Dataset extract:

________

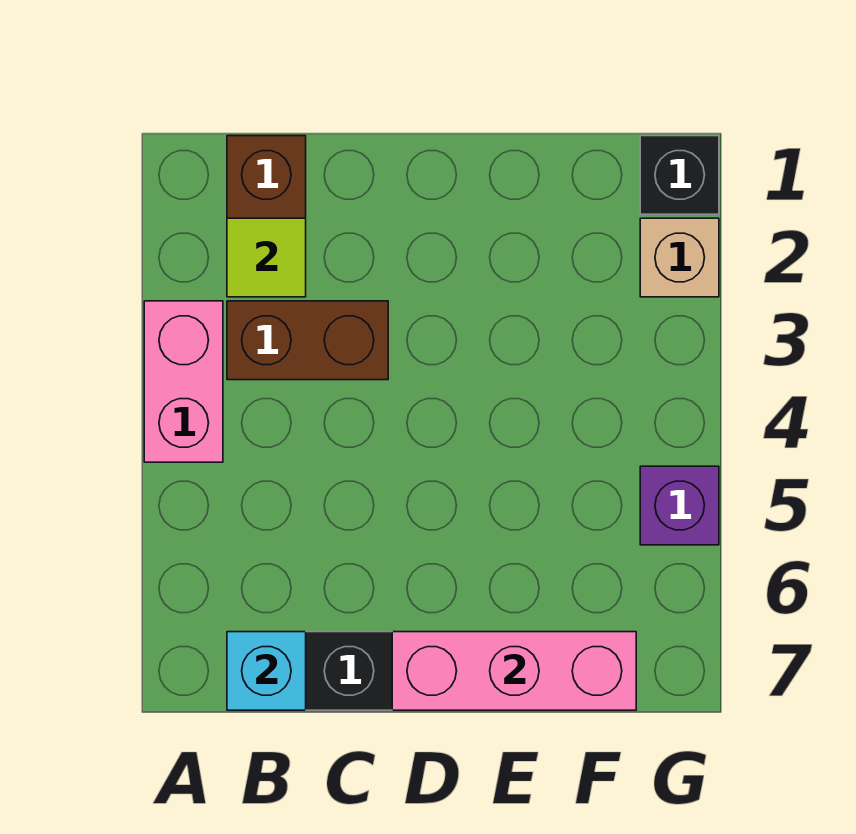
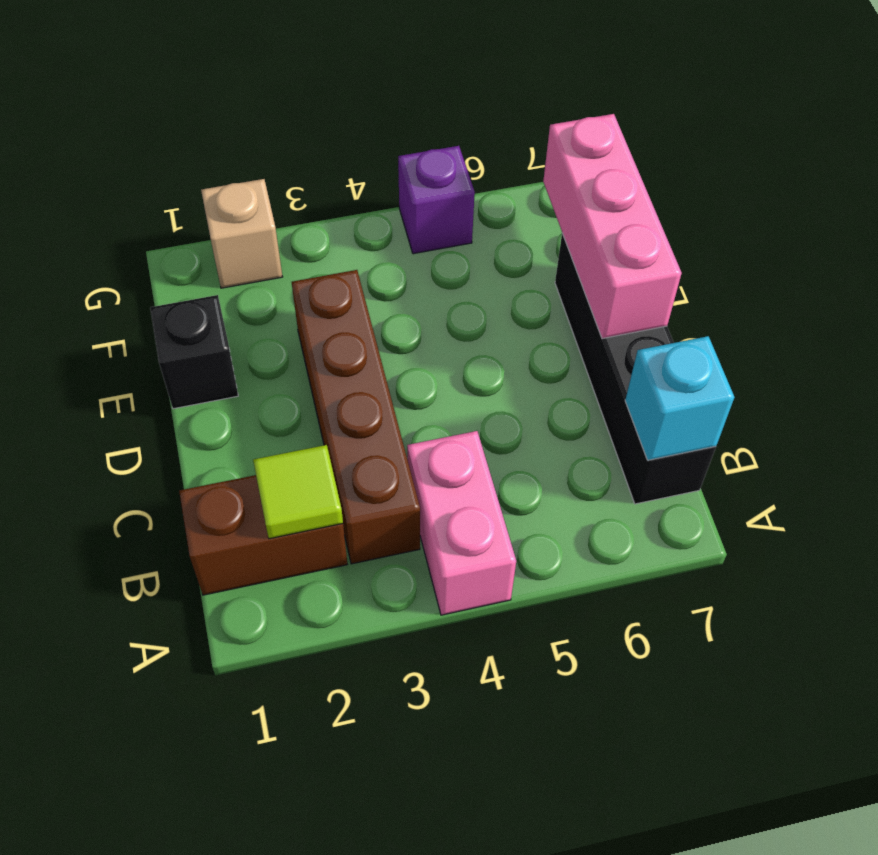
pink brick A3:A4 level 1 -> pink brick A4:B4 level 1
brown brick B3:C3 level 1 -> brown brick B3:E3 level 1
black brick G1 level 1 -> black brick E1 level 1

________

Problem statement: The material above holds pictures; copy everything else in it exactly.

Reply to the task:
pink brick A3:A4 level 1 -> pink brick A4:B4 level 1
brown brick B3:C3 level 1 -> brown brick B3:E3 level 1
black brick G1 level 1 -> black brick E1 level 1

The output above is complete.